Saved entries:
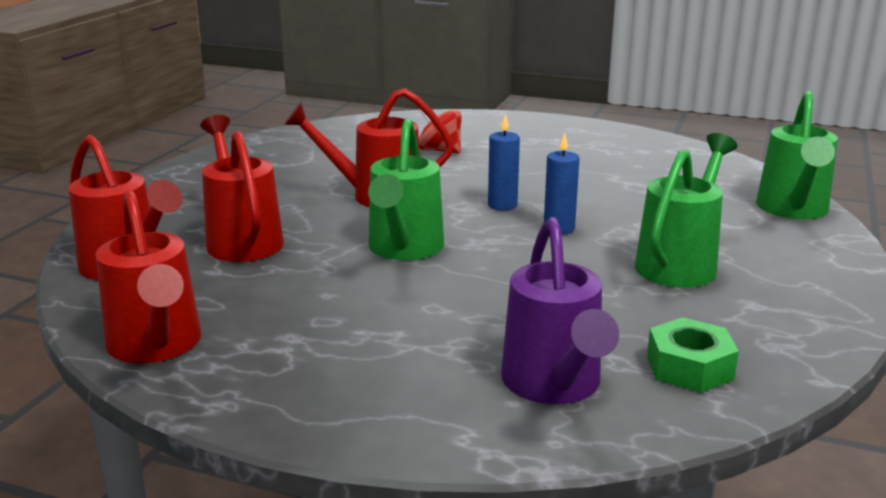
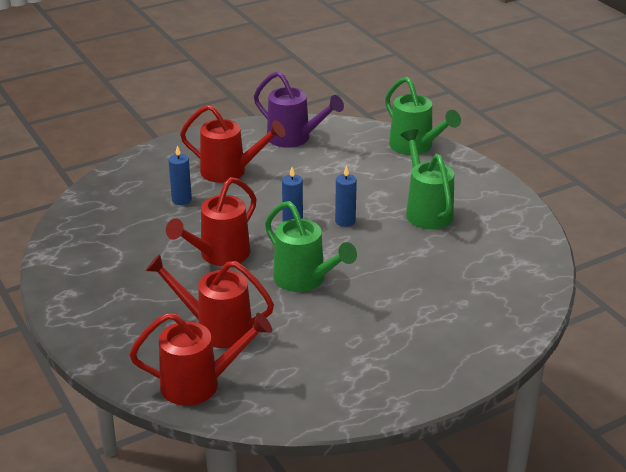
camera: 50 degrees left, 10 degrees up
(156, 346) = (316, 406): red watering can -> red watering can (230, 171)
(440, 151) = (181, 200): red spinning top -> blue candle
(554, 385) = (487, 306): purple watering can -> purple watering can (294, 138)
(689, 367) = (513, 265): green nut -> none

Prompt: Restate word for word the lines running from the line that holds "(156, 346) = (316, 406): red" to the final line of the entries.

Response area:
(156, 346) = (316, 406): red watering can -> red watering can (230, 171)
(440, 151) = (181, 200): red spinning top -> blue candle
(554, 385) = (487, 306): purple watering can -> purple watering can (294, 138)
(689, 367) = (513, 265): green nut -> none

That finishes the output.